Try it:
Look below for the line with "SONAR pin ECHO: D6 -> D2". Extract that line and each one after it through the last, word for word.

Items from a data source:
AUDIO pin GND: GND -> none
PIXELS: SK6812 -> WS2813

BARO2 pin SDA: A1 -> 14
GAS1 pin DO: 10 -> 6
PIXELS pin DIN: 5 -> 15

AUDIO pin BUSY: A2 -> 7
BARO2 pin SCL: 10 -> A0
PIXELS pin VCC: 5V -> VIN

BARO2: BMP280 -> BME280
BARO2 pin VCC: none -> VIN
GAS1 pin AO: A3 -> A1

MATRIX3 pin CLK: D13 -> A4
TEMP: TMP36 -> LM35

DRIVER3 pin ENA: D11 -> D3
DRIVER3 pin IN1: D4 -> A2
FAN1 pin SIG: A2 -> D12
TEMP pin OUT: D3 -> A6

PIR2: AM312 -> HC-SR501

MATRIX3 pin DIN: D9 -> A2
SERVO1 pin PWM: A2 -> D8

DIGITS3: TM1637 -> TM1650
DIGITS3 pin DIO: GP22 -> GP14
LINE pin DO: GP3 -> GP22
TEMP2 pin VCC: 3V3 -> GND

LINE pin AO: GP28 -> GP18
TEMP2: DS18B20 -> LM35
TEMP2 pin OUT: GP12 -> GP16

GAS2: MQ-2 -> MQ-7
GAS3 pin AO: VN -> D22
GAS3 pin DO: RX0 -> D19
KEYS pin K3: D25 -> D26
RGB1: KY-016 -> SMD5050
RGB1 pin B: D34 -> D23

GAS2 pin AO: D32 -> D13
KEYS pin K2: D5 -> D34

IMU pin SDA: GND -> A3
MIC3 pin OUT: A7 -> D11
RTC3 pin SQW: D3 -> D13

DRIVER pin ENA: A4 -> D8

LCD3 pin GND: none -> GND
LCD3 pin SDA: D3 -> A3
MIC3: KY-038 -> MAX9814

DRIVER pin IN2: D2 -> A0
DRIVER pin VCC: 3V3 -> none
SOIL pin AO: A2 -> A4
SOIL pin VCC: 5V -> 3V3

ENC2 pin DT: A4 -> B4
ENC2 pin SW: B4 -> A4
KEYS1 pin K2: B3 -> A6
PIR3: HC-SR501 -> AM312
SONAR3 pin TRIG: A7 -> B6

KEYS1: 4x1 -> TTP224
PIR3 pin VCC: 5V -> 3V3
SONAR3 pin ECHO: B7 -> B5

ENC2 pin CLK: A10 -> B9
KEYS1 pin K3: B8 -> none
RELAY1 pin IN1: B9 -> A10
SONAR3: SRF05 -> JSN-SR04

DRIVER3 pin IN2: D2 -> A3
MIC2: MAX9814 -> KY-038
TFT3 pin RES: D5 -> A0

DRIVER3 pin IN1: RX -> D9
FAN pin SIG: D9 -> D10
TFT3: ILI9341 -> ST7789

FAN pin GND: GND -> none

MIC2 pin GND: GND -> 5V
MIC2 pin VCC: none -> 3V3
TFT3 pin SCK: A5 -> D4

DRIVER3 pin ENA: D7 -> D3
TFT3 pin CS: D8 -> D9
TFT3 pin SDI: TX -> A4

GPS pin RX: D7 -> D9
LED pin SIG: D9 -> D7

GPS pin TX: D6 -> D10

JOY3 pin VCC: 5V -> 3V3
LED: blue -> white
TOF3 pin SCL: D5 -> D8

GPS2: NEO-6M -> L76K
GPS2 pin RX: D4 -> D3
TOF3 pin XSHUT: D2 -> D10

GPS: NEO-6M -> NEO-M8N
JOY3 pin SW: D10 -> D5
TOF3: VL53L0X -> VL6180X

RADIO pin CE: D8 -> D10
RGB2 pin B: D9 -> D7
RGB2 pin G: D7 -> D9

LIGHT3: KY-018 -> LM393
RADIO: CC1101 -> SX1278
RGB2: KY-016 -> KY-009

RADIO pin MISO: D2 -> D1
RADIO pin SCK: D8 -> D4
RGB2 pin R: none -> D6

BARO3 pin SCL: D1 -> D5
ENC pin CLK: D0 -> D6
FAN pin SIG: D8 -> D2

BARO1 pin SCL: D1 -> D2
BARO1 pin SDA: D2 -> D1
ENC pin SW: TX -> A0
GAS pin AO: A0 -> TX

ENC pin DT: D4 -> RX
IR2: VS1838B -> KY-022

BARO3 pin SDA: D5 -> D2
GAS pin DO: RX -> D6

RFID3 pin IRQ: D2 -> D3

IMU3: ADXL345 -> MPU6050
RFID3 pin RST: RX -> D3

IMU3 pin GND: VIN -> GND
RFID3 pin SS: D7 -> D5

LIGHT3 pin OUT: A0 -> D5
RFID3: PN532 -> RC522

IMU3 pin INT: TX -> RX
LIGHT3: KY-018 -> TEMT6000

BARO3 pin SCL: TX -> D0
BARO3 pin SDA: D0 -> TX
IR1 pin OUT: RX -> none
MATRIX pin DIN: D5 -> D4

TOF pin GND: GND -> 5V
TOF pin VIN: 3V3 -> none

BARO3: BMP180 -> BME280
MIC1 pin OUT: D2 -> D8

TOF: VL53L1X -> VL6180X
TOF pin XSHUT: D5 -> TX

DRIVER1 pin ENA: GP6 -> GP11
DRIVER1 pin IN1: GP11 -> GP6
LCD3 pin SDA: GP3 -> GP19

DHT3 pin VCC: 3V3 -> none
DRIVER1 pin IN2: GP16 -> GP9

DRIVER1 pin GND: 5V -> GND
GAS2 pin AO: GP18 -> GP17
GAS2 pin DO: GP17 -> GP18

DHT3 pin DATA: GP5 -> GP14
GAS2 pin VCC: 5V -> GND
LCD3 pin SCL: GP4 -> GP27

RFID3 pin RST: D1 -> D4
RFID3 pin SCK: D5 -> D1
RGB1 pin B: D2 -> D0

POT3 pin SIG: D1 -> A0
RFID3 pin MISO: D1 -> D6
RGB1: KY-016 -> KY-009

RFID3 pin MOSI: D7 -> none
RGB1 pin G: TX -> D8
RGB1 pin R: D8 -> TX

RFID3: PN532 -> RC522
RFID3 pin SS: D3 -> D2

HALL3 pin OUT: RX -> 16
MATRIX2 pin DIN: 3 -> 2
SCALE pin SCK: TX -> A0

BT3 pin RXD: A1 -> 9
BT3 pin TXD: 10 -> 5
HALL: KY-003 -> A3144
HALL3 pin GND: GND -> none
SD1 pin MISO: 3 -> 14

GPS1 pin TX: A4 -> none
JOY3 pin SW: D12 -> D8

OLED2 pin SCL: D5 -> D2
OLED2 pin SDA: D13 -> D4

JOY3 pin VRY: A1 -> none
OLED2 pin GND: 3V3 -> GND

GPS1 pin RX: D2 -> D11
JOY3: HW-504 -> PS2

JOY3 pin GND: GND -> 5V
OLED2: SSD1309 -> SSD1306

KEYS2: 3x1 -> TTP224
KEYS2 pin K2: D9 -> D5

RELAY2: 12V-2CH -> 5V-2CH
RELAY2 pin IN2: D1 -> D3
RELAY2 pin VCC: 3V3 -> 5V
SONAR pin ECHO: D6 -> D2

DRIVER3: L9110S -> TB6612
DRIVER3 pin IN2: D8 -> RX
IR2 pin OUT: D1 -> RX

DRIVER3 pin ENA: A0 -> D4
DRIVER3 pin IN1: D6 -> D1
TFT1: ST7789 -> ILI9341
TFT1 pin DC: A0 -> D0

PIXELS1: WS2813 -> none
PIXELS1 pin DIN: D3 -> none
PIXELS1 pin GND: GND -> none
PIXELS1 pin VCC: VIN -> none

Result of the task:
SONAR pin ECHO: D6 -> D2

DRIVER3: L9110S -> TB6612
DRIVER3 pin IN2: D8 -> RX
IR2 pin OUT: D1 -> RX

DRIVER3 pin ENA: A0 -> D4
DRIVER3 pin IN1: D6 -> D1
TFT1: ST7789 -> ILI9341
TFT1 pin DC: A0 -> D0

PIXELS1: WS2813 -> none
PIXELS1 pin DIN: D3 -> none
PIXELS1 pin GND: GND -> none
PIXELS1 pin VCC: VIN -> none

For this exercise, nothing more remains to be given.